• EXERCISE GOAL: Copy the following entries without any changes.

• RECORD LIST:
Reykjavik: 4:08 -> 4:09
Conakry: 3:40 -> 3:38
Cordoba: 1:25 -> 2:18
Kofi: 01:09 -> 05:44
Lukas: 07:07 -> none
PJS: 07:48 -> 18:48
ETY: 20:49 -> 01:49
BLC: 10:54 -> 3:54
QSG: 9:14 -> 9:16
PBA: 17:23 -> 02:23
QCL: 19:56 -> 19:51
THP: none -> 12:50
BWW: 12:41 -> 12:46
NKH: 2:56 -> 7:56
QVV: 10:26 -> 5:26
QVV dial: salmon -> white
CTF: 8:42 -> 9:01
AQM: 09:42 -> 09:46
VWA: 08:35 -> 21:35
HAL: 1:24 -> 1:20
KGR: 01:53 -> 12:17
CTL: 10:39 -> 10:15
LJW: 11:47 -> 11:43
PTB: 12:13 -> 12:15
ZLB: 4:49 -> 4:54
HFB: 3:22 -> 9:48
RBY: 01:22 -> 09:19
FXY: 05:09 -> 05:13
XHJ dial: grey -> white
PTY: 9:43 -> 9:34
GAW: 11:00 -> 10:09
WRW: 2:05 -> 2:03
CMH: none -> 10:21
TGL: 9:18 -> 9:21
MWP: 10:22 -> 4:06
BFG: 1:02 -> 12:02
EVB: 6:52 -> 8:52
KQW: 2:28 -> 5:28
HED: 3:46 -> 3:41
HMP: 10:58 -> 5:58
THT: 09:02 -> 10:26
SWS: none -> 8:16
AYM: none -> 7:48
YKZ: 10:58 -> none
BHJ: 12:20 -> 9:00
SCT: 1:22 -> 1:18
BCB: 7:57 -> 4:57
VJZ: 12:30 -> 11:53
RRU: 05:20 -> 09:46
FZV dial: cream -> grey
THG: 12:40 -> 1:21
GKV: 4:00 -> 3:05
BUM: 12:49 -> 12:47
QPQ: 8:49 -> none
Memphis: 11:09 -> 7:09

• SOLUTION TO THIS TASK:
Reykjavik: 4:08 -> 4:09
Conakry: 3:40 -> 3:38
Cordoba: 1:25 -> 2:18
Kofi: 01:09 -> 05:44
Lukas: 07:07 -> none
PJS: 07:48 -> 18:48
ETY: 20:49 -> 01:49
BLC: 10:54 -> 3:54
QSG: 9:14 -> 9:16
PBA: 17:23 -> 02:23
QCL: 19:56 -> 19:51
THP: none -> 12:50
BWW: 12:41 -> 12:46
NKH: 2:56 -> 7:56
QVV: 10:26 -> 5:26
QVV dial: salmon -> white
CTF: 8:42 -> 9:01
AQM: 09:42 -> 09:46
VWA: 08:35 -> 21:35
HAL: 1:24 -> 1:20
KGR: 01:53 -> 12:17
CTL: 10:39 -> 10:15
LJW: 11:47 -> 11:43
PTB: 12:13 -> 12:15
ZLB: 4:49 -> 4:54
HFB: 3:22 -> 9:48
RBY: 01:22 -> 09:19
FXY: 05:09 -> 05:13
XHJ dial: grey -> white
PTY: 9:43 -> 9:34
GAW: 11:00 -> 10:09
WRW: 2:05 -> 2:03
CMH: none -> 10:21
TGL: 9:18 -> 9:21
MWP: 10:22 -> 4:06
BFG: 1:02 -> 12:02
EVB: 6:52 -> 8:52
KQW: 2:28 -> 5:28
HED: 3:46 -> 3:41
HMP: 10:58 -> 5:58
THT: 09:02 -> 10:26
SWS: none -> 8:16
AYM: none -> 7:48
YKZ: 10:58 -> none
BHJ: 12:20 -> 9:00
SCT: 1:22 -> 1:18
BCB: 7:57 -> 4:57
VJZ: 12:30 -> 11:53
RRU: 05:20 -> 09:46
FZV dial: cream -> grey
THG: 12:40 -> 1:21
GKV: 4:00 -> 3:05
BUM: 12:49 -> 12:47
QPQ: 8:49 -> none
Memphis: 11:09 -> 7:09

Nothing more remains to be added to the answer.